WHAT YOU NEED TO DO:
Only the images are to be dropped; the records themselves must be repeated exactly.

RECORD EXCERPTS:
------------
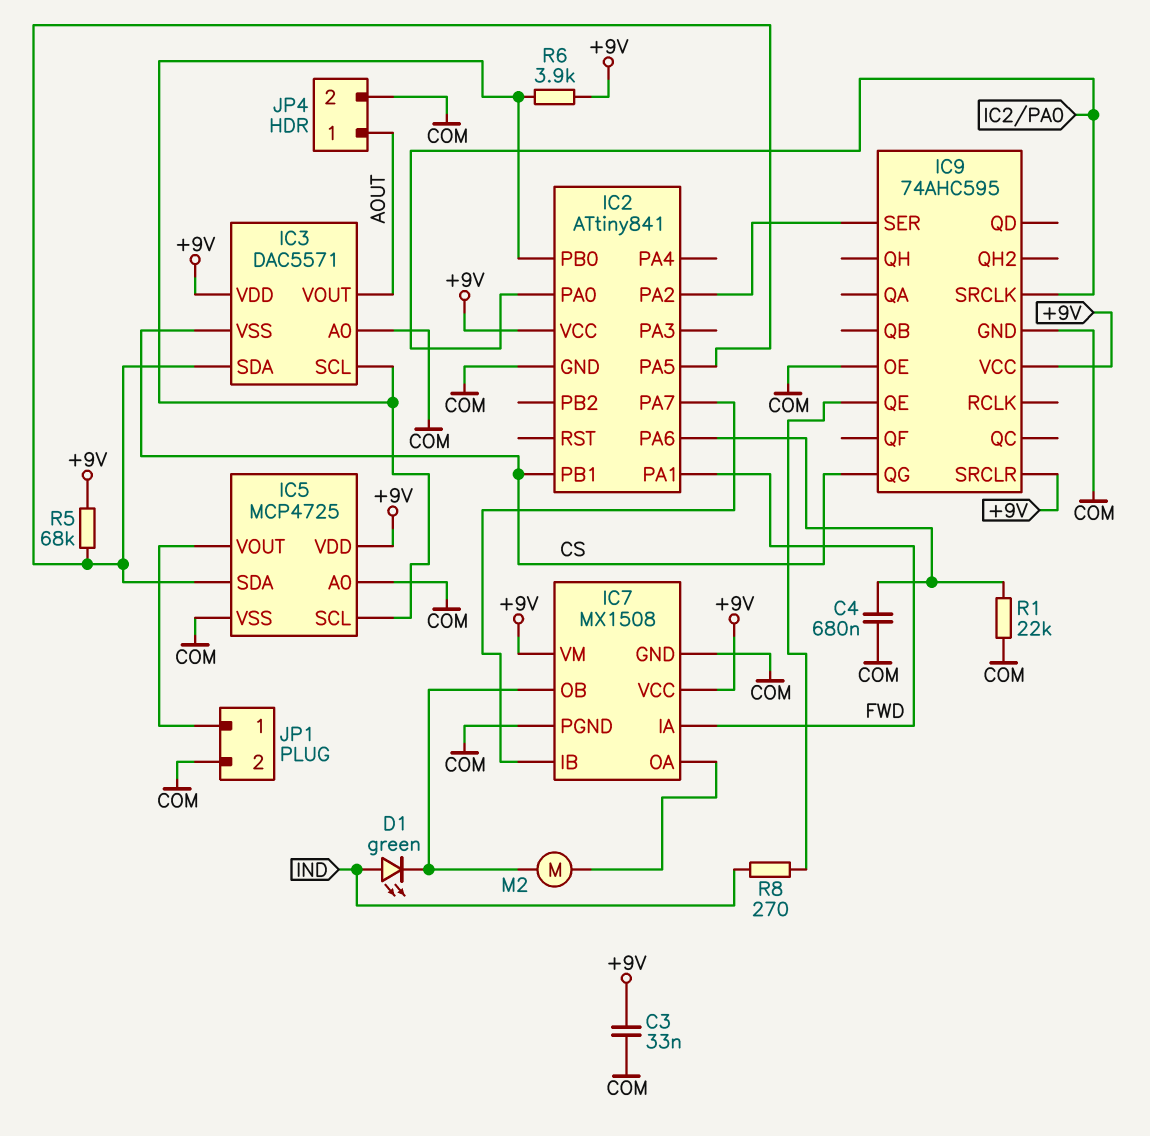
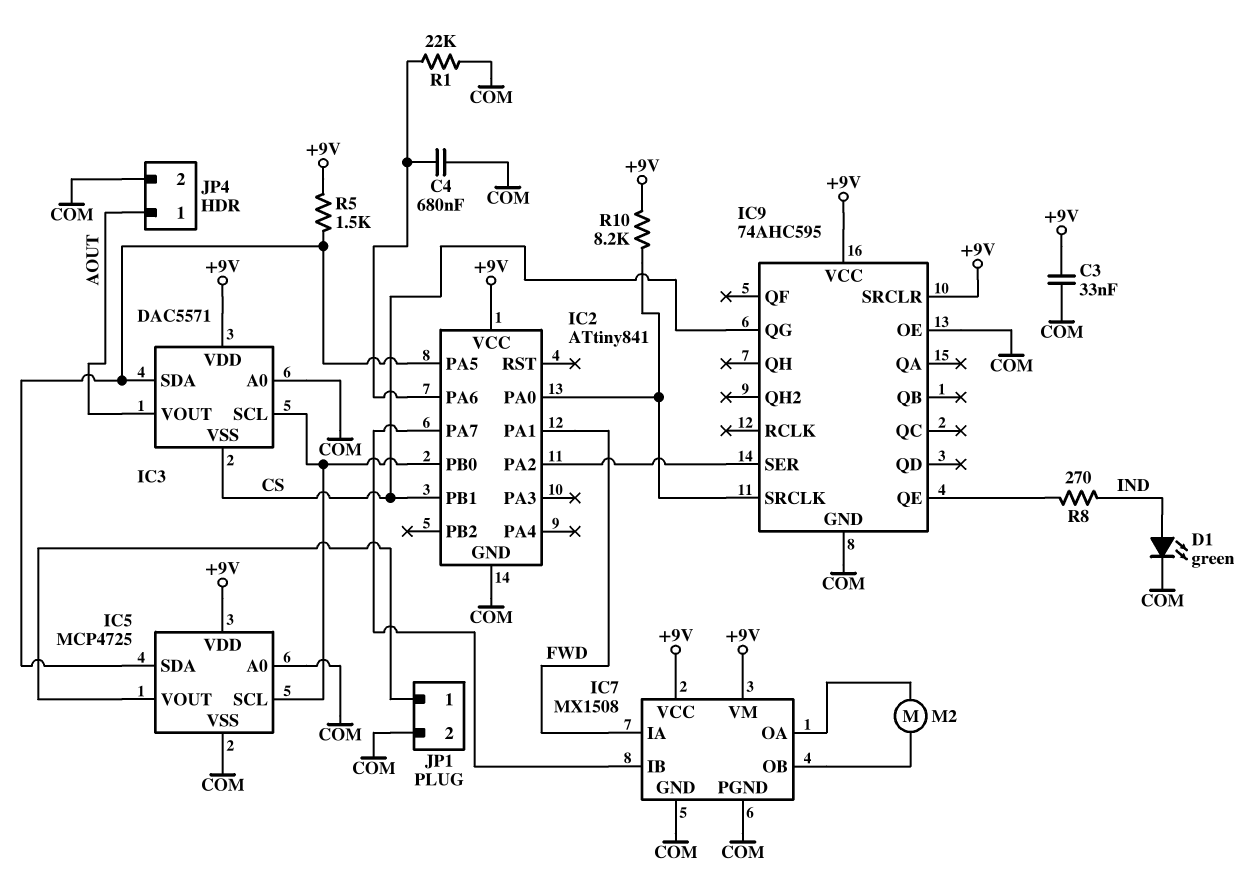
D1: LED green (A IND, K IC7/OB) -> LED green (A IND, K COM)
R5: 68k (+9V, IC2/PA5) -> 1.5k (+9V, IC2/PA5)
R6: 3.9k (+9V, IC2/PB0) -> none
R10: none -> 8.2k (+9V, IC2/PA0)

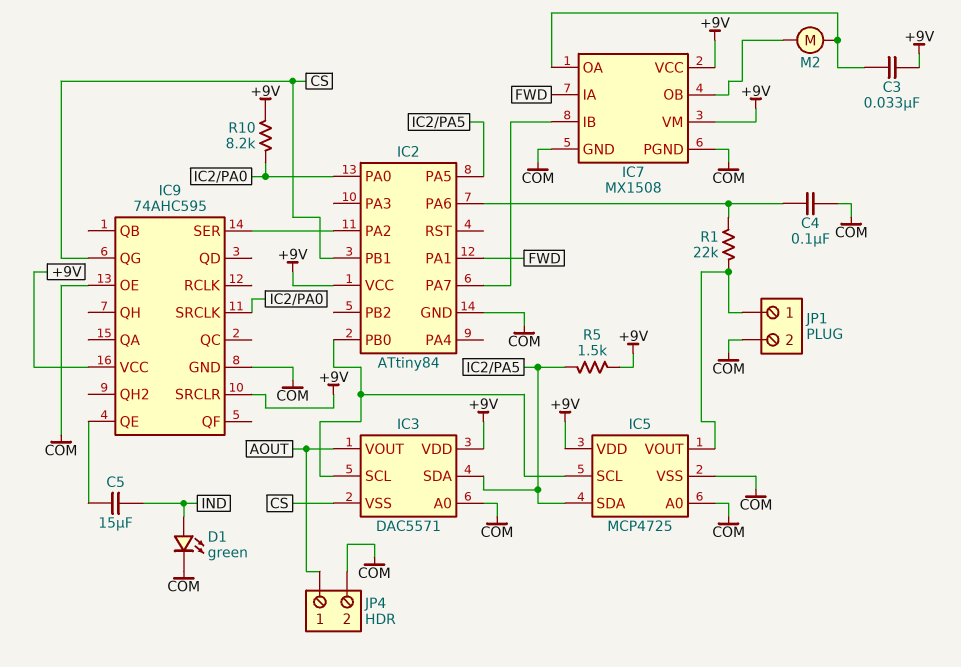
C3: 33nF (+9V, COM) -> 33nF (+9V, IC7/OA)
C4: 680nF (COM, IC2/PA6) -> 100nF (COM, IC2/PA6)
C5: none -> 15uF (IC9/QE, IND)
IC2: ATtiny841 -> ATtiny84
R1: 22k (COM, IC2/PA6) -> 22k (IC2/PA6, IC5/VOUT)
R8: 270 (IC9/QE, IND) -> none

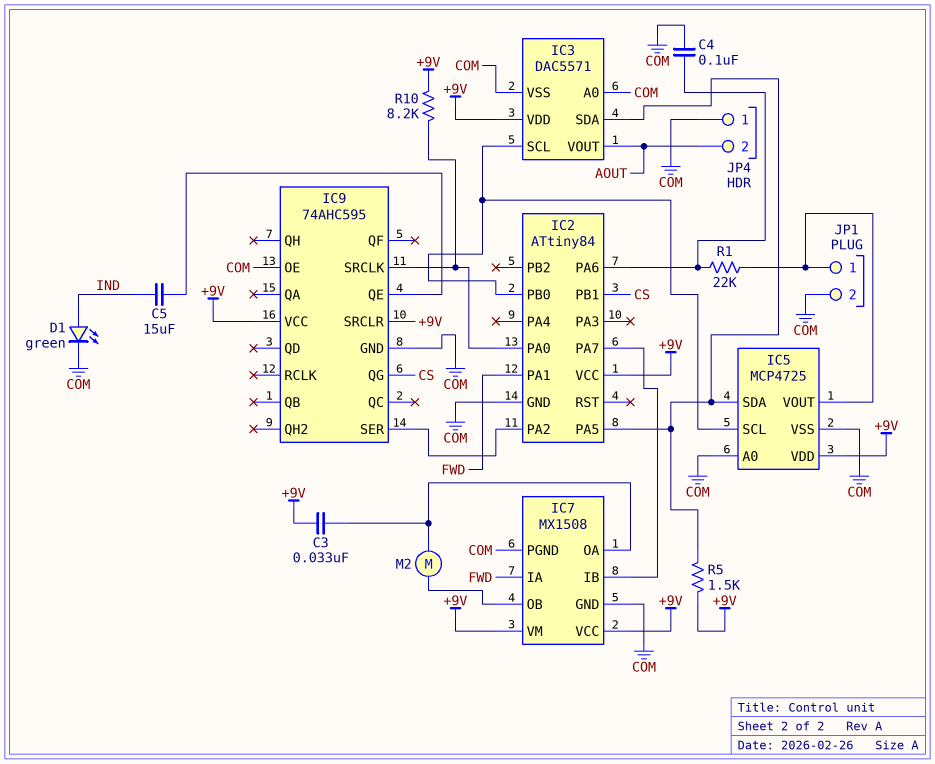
IC3 pin VSS: CS -> COM
JP4 pin 1: AOUT -> COM
JP4 pin 2: COM -> AOUT

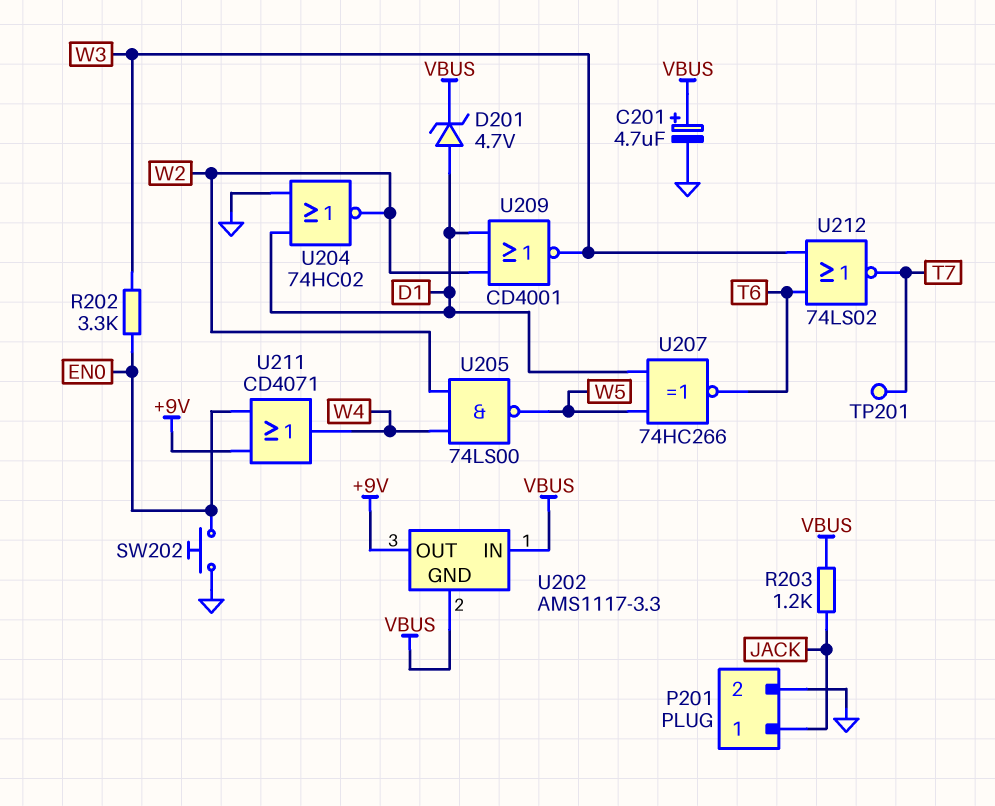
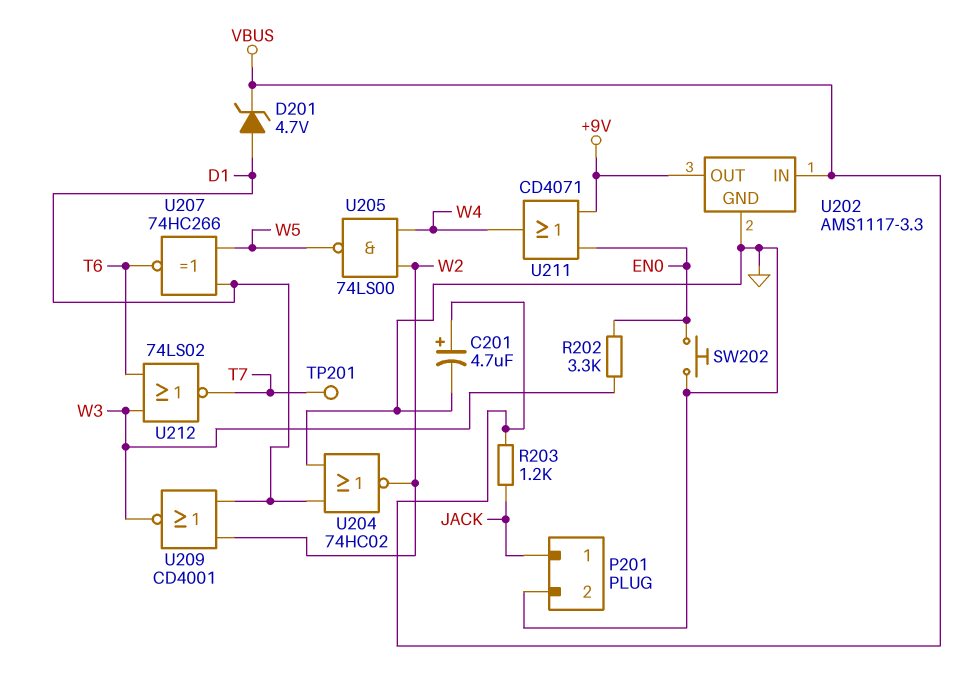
U202 pin GND: VBUS -> GND

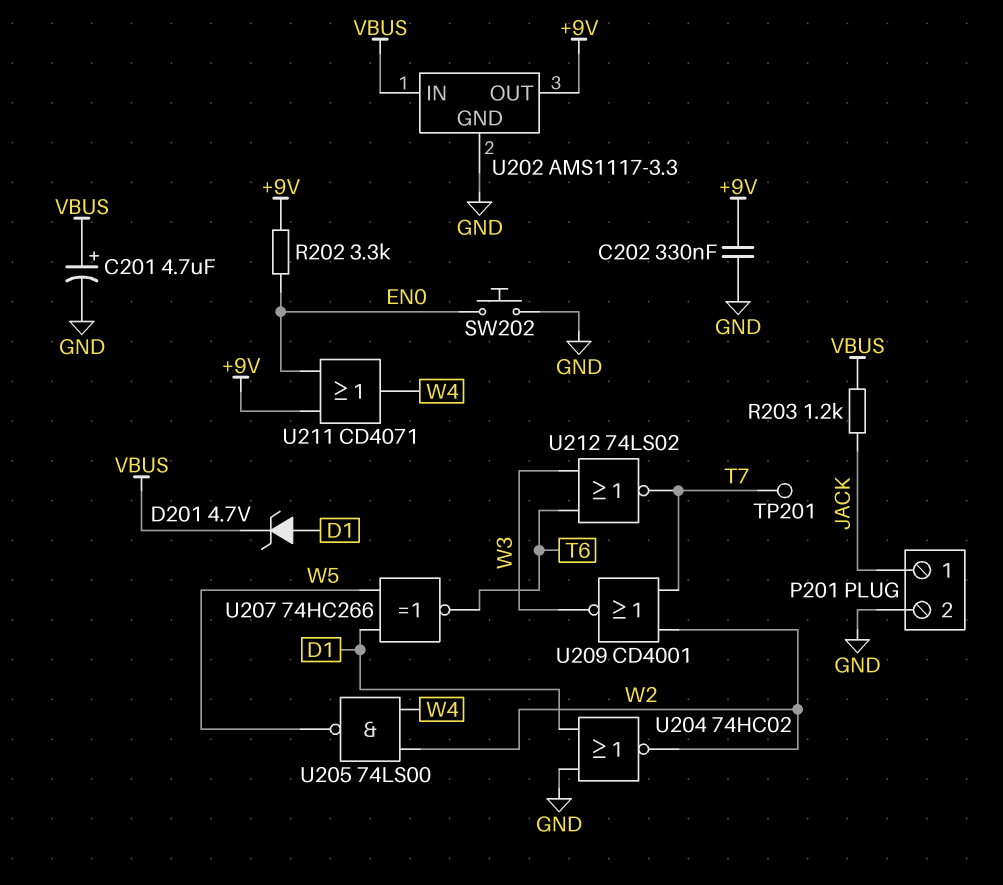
C202: none -> 330nF (+9V, GND)
R202: 3.3k (EN0, W3) -> 3.3k (+9V, EN0)
U209: NOR CD4001 (in D1, in W2, out W3) -> NOR CD4001 (in T7, in W2, out W3)

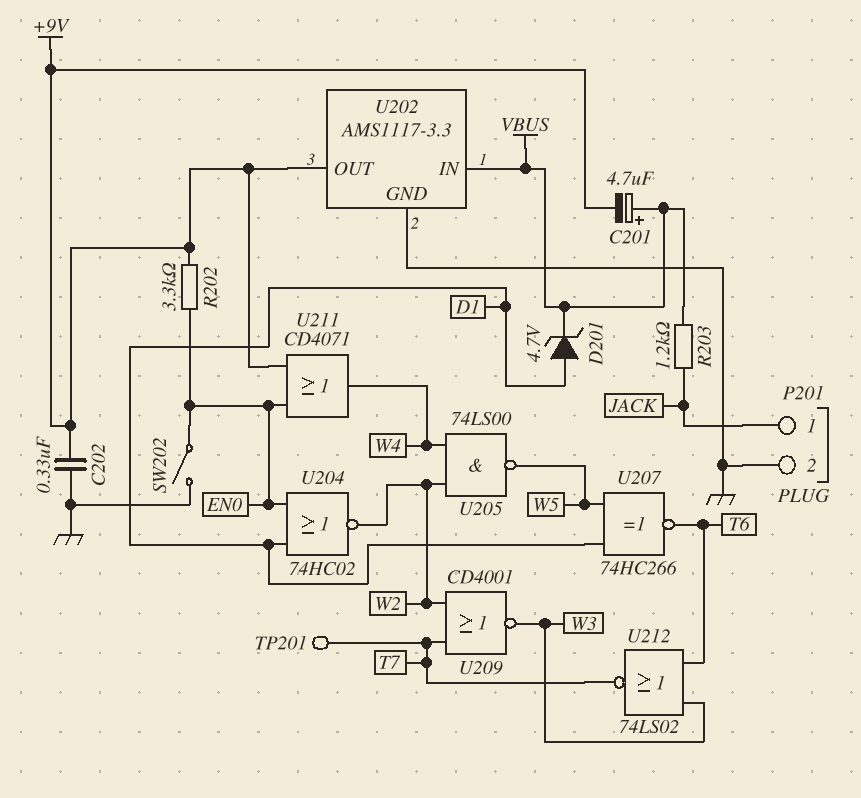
C201: 4.7uF (plus VBUS, minus GND) -> 4.7uF (plus VBUS, minus +9V)
SW202: button (EN0, GND) -> switch (EN0, GND)
U204: NOR 74HC02 (in D1, in GND, out W2) -> NOR 74HC02 (in D1, in EN0, out W2)

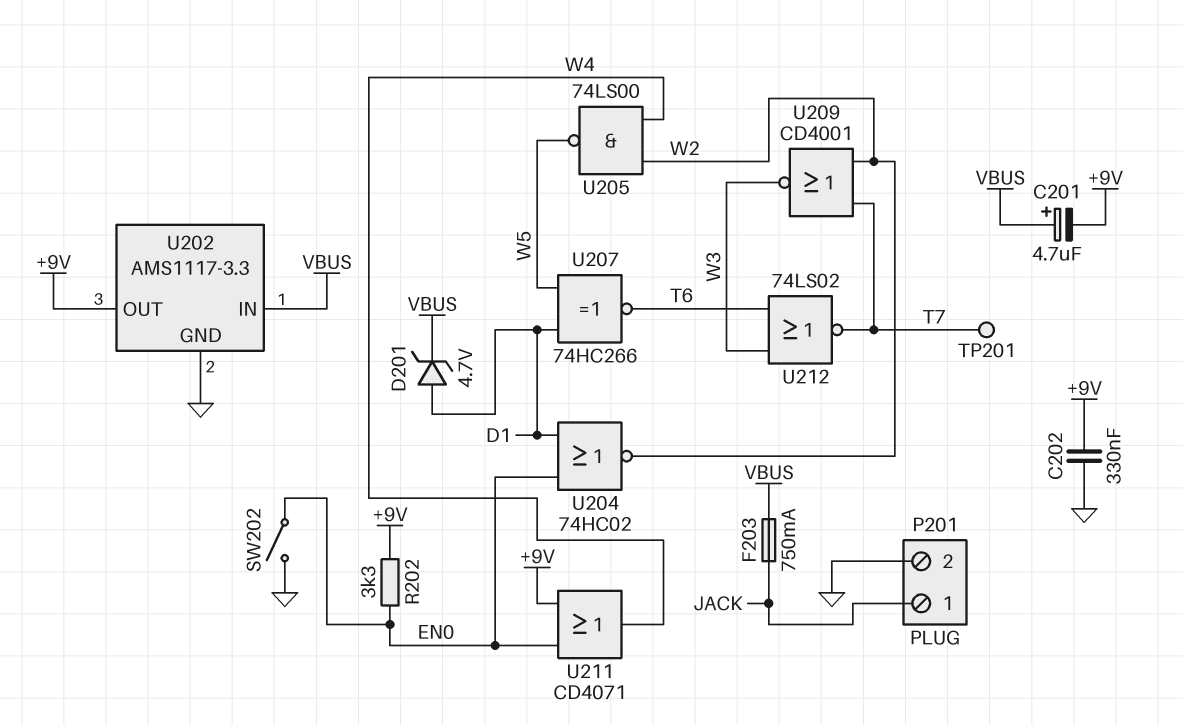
F203: none -> 750mA (JACK, VBUS)
R203: 1.2k (JACK, VBUS) -> none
------------
ANSWER FOR THE TASK:
D1: LED green (A IND, K IC7/OB) -> LED green (A IND, K COM)
R5: 68k (+9V, IC2/PA5) -> 1.5k (+9V, IC2/PA5)
R6: 3.9k (+9V, IC2/PB0) -> none
R10: none -> 8.2k (+9V, IC2/PA0)

C3: 33nF (+9V, COM) -> 33nF (+9V, IC7/OA)
C4: 680nF (COM, IC2/PA6) -> 100nF (COM, IC2/PA6)
C5: none -> 15uF (IC9/QE, IND)
IC2: ATtiny841 -> ATtiny84
R1: 22k (COM, IC2/PA6) -> 22k (IC2/PA6, IC5/VOUT)
R8: 270 (IC9/QE, IND) -> none

IC3 pin VSS: CS -> COM
JP4 pin 1: AOUT -> COM
JP4 pin 2: COM -> AOUT

U202 pin GND: VBUS -> GND

C202: none -> 330nF (+9V, GND)
R202: 3.3k (EN0, W3) -> 3.3k (+9V, EN0)
U209: NOR CD4001 (in D1, in W2, out W3) -> NOR CD4001 (in T7, in W2, out W3)

C201: 4.7uF (plus VBUS, minus GND) -> 4.7uF (plus VBUS, minus +9V)
SW202: button (EN0, GND) -> switch (EN0, GND)
U204: NOR 74HC02 (in D1, in GND, out W2) -> NOR 74HC02 (in D1, in EN0, out W2)

F203: none -> 750mA (JACK, VBUS)
R203: 1.2k (JACK, VBUS) -> none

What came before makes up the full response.